[Required action]:
Go through the entries below and return every line that contains "carton".

[Provided information]:
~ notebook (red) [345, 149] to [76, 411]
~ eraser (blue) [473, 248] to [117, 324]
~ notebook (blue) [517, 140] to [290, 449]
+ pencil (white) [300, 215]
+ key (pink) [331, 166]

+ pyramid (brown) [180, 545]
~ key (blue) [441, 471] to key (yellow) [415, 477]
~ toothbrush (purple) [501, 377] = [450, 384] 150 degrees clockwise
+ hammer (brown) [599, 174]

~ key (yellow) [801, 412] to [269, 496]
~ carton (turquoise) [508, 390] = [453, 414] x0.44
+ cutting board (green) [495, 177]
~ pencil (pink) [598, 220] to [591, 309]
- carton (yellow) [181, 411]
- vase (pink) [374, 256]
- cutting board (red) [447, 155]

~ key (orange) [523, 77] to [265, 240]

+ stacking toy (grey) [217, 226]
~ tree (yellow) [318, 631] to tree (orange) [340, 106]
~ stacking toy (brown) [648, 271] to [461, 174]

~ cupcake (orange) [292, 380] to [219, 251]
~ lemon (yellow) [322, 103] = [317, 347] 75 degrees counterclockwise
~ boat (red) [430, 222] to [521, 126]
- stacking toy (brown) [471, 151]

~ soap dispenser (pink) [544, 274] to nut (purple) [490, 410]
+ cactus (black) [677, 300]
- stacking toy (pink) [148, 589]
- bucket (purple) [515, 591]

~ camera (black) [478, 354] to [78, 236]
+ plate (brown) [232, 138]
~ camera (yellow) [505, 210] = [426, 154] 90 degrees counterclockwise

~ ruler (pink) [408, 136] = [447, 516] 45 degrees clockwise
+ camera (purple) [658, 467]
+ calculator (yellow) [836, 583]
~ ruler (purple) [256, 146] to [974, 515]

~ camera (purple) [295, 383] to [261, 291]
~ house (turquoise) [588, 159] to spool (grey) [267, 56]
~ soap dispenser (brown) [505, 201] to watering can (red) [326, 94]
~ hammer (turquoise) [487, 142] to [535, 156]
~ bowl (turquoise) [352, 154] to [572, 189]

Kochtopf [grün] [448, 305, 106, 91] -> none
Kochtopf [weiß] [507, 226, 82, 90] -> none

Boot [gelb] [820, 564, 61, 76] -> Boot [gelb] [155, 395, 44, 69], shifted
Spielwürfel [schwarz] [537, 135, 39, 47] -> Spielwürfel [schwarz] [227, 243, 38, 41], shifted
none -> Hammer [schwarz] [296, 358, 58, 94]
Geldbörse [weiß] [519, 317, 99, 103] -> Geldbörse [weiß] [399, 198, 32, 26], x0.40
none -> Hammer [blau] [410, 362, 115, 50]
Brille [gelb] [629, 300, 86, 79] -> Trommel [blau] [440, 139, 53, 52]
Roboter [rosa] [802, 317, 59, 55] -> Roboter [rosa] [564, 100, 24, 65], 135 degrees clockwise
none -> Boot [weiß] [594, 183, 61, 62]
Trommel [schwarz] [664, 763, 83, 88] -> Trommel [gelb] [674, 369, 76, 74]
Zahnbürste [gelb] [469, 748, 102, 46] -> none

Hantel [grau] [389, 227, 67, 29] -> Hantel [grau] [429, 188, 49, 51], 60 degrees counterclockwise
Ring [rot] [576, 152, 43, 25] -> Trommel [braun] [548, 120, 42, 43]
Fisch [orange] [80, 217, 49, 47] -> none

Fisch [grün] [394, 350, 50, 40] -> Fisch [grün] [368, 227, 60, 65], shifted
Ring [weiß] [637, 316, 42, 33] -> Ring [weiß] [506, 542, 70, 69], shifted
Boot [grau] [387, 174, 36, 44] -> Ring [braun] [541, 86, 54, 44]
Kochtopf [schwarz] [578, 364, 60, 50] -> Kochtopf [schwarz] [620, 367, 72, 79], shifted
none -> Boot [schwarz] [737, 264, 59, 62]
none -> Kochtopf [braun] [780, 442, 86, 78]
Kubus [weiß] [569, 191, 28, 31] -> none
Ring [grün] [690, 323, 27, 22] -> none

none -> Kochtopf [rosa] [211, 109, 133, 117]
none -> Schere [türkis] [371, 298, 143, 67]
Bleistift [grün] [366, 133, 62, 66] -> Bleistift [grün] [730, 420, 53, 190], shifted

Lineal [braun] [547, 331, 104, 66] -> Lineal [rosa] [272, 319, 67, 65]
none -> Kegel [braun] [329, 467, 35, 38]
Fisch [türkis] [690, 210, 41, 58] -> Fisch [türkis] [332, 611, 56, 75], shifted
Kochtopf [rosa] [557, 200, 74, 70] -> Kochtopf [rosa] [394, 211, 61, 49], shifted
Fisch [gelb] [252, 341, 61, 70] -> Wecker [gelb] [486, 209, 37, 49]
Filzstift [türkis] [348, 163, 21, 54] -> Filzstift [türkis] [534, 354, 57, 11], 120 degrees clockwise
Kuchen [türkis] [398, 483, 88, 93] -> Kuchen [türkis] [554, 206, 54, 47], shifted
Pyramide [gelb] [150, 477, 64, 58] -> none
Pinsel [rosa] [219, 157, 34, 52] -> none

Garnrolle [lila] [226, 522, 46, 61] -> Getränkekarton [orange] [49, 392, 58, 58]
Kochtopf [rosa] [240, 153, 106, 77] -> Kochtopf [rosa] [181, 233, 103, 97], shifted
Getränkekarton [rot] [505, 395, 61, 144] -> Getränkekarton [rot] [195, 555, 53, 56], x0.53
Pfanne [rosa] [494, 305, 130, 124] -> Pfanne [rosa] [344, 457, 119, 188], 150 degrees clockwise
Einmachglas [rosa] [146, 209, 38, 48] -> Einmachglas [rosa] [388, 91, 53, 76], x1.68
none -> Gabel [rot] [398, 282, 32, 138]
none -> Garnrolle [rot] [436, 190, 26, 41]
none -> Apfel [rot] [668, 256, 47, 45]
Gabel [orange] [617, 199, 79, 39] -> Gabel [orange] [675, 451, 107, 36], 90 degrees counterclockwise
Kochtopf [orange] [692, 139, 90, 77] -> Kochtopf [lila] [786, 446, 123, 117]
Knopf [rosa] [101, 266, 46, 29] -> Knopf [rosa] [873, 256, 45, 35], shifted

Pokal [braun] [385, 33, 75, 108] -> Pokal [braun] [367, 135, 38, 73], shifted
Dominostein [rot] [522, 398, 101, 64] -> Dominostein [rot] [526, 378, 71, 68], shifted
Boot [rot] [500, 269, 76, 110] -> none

[Written solution]:
~ carton (turquoise) [508, 390] = [453, 414] x0.44
- carton (yellow) [181, 411]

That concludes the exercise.